▶ **Data records**
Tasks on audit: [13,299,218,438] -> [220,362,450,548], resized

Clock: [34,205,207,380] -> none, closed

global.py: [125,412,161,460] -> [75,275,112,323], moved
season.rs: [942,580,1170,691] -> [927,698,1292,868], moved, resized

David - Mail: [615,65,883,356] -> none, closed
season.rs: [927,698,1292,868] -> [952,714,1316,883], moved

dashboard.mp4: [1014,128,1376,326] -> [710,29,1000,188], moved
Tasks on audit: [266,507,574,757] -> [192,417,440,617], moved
...
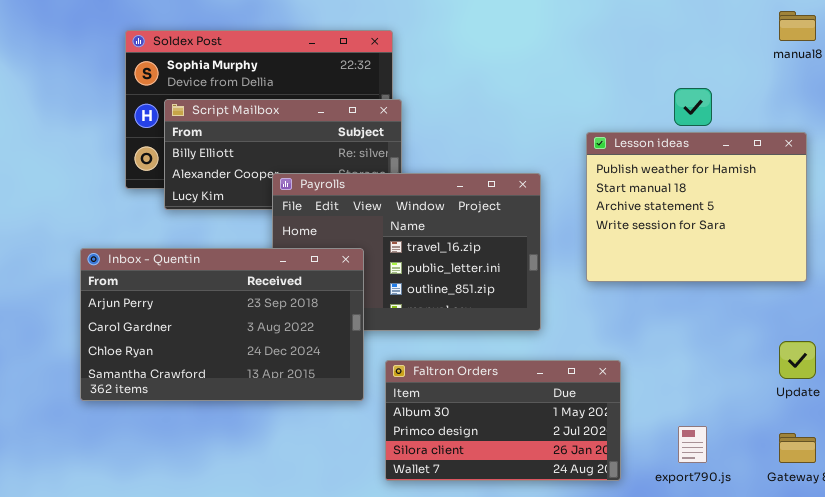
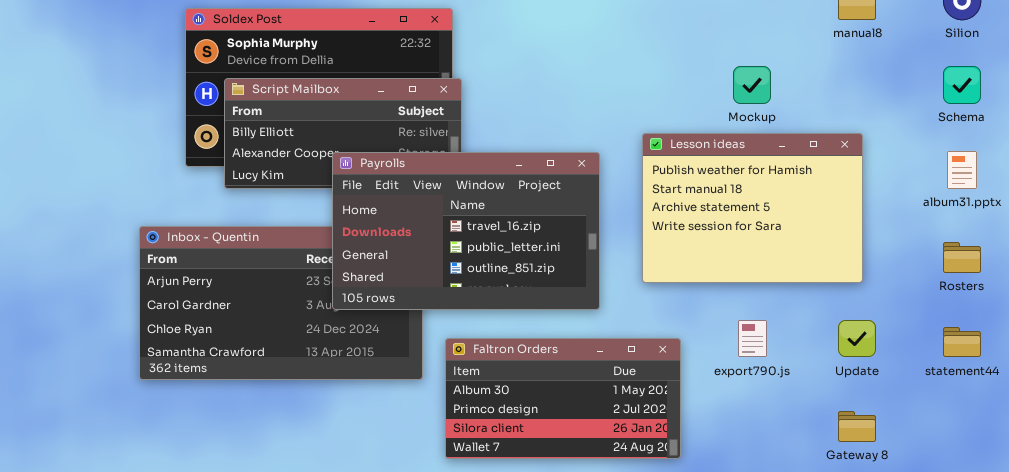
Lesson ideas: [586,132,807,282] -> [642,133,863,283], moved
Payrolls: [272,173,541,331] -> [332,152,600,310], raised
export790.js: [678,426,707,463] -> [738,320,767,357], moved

▶ **Your instructions**
With the line holding "global.py: [125,412,161,460] ->" as the first and the line holding "dashboard.mp4: [1014,128,1376,326] ->" as the last, set down that range of the entries above exactly, and nothing else.

▶ **Output**
global.py: [125,412,161,460] -> [75,275,112,323], moved
season.rs: [942,580,1170,691] -> [927,698,1292,868], moved, resized

David - Mail: [615,65,883,356] -> none, closed
season.rs: [927,698,1292,868] -> [952,714,1316,883], moved

dashboard.mp4: [1014,128,1376,326] -> [710,29,1000,188], moved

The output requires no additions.